Work required
The span to be transcribed begins with the line that contains "camera: 65 degrees right, 5 degrees down" and ends with the last line of the listing; copy it exactly and include nothing else.

┄┄┄┄┄┄┄┄┄┄

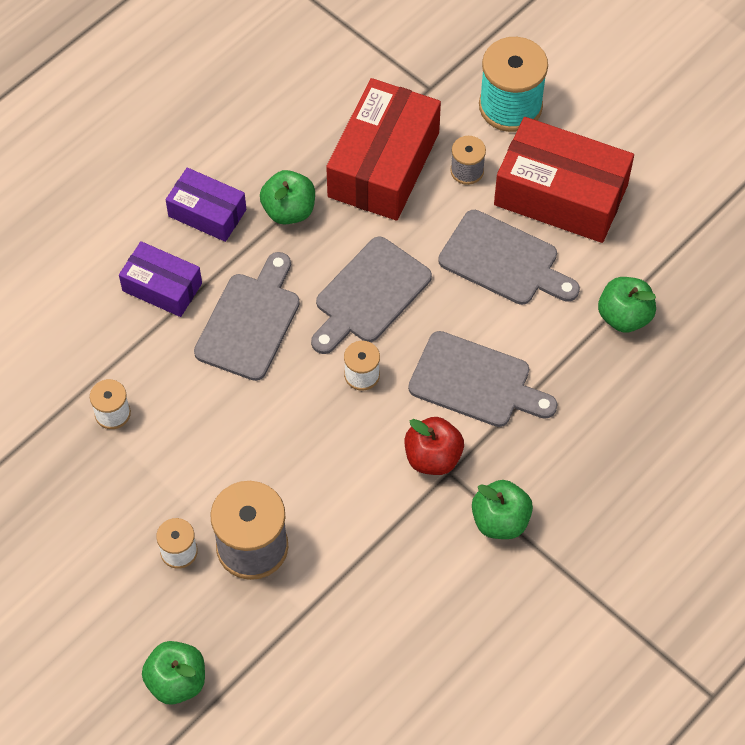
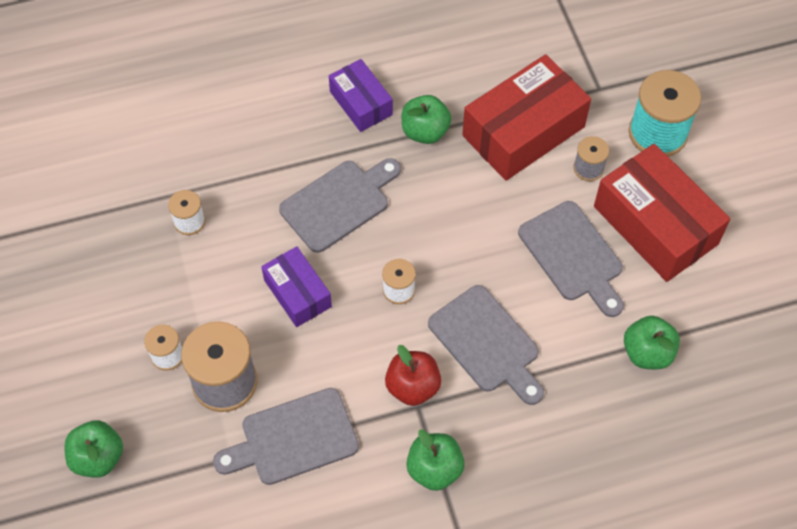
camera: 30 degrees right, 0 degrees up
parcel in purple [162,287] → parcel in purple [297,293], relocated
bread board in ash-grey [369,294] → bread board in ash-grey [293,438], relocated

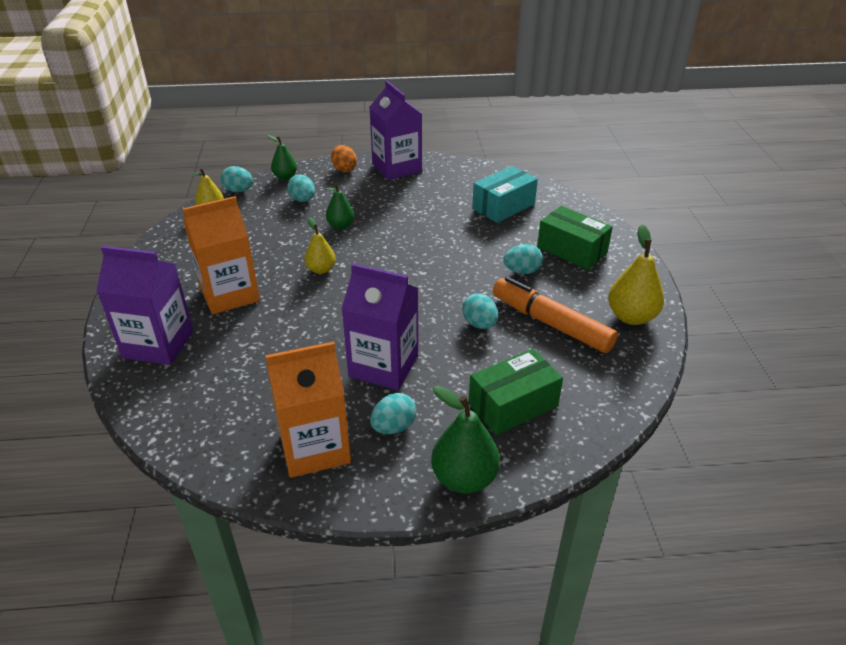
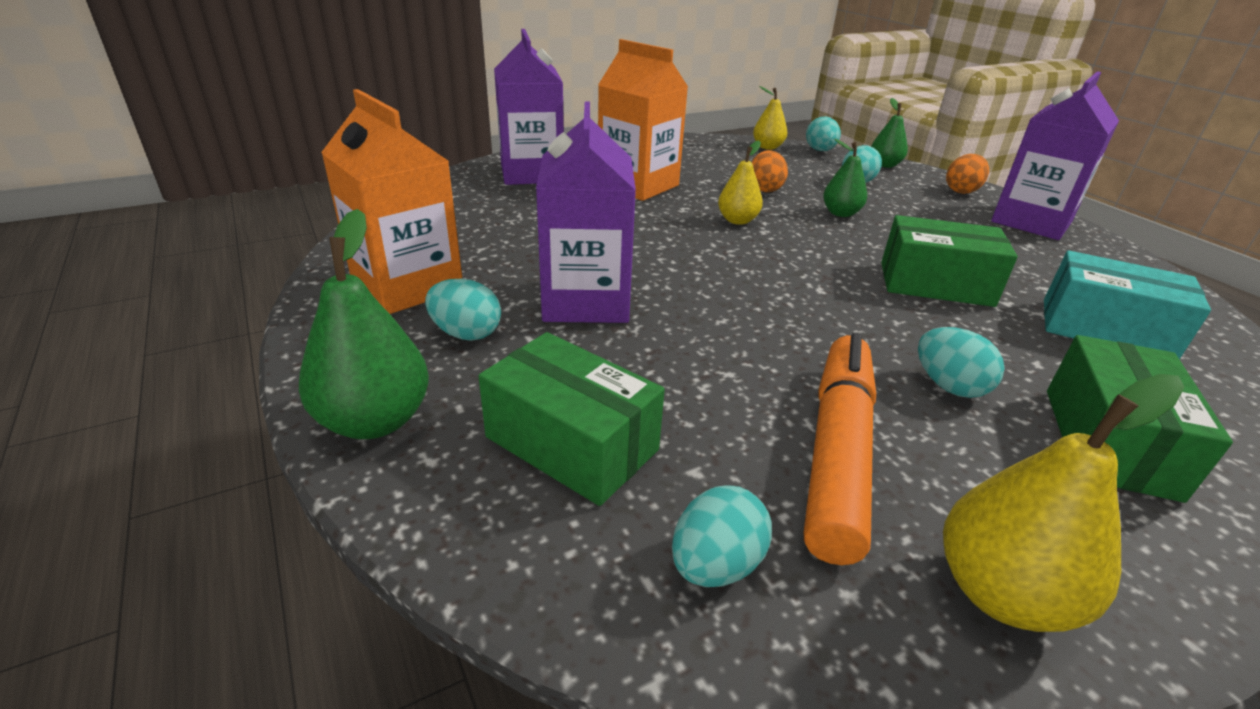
camera: 65 degrees right, 5 degrees down
- → egg in orange [765,189]
- → parcel in leaf-green [935,284]
egg in turquoise [479,324] → egg in turquoise [715,564], relocated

┄┄┄┄┄┄┄┄┄┄

Exercise solution
camera: 65 degrees right, 5 degrees down
- → egg in orange [765,189]
- → parcel in leaf-green [935,284]
egg in turquoise [479,324] → egg in turquoise [715,564], relocated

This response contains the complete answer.